● What you will do
Whatever runs from the line with "removed | box/black" to the end of the records below must be copied exactly, with nothing else included.

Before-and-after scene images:
══════════════════════════════
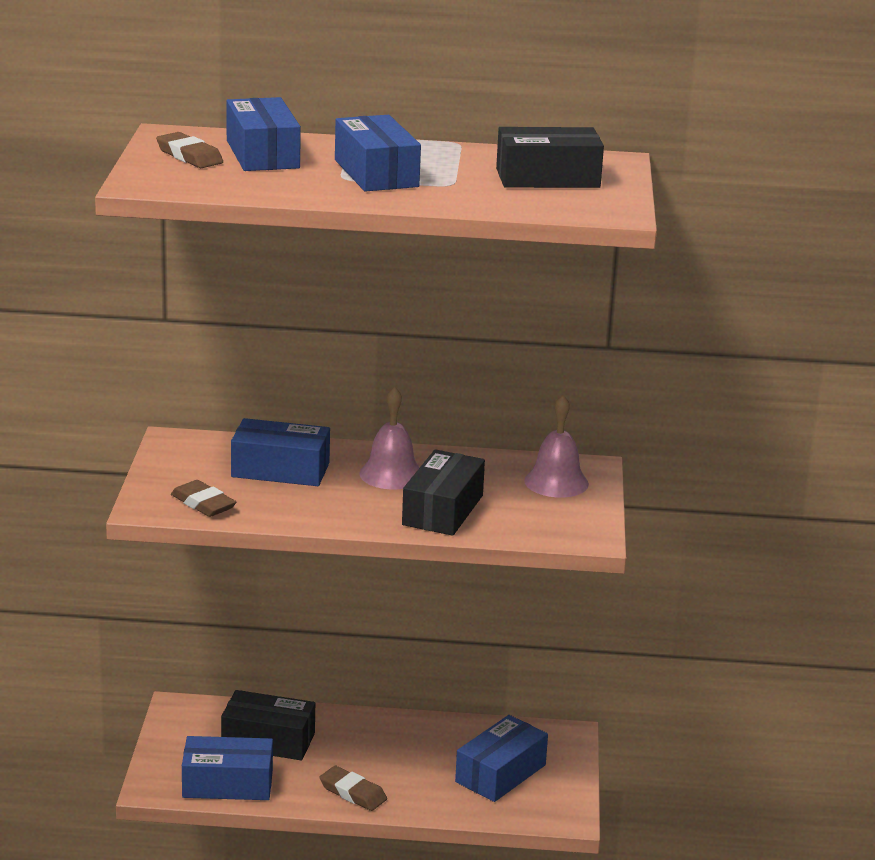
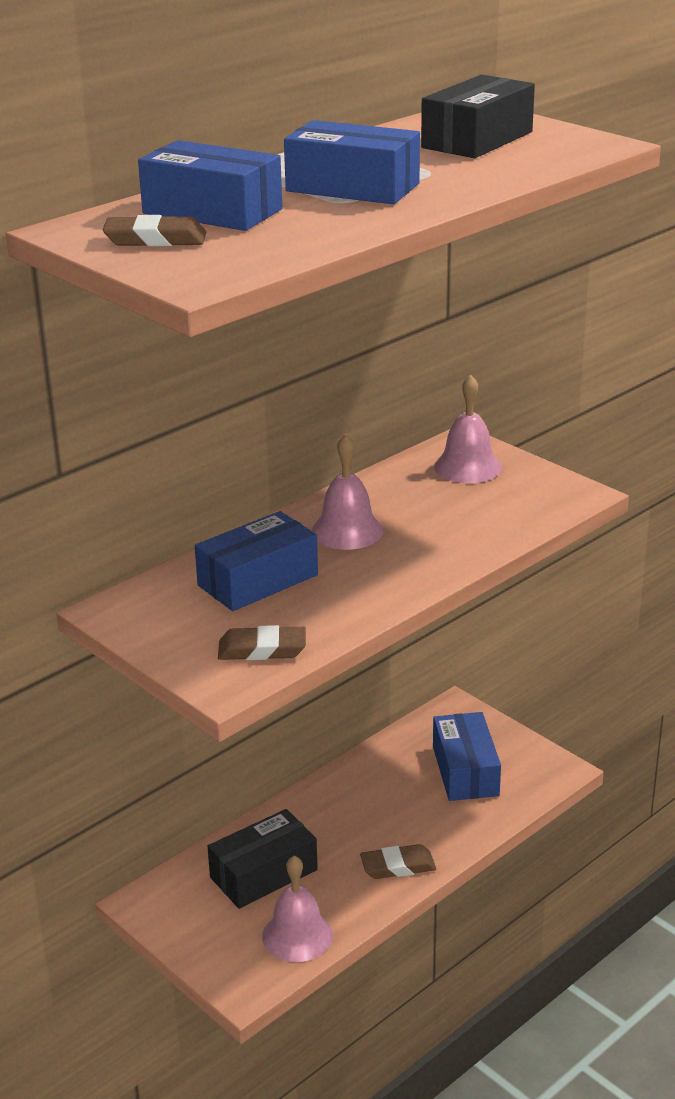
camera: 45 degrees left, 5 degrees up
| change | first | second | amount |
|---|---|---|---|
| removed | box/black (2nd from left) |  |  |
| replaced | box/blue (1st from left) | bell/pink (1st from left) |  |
══════════════════════════════
● Your solution
| removed | box/black (2nd from left) |  |  |
| replaced | box/blue (1st from left) | bell/pink (1st from left) |  |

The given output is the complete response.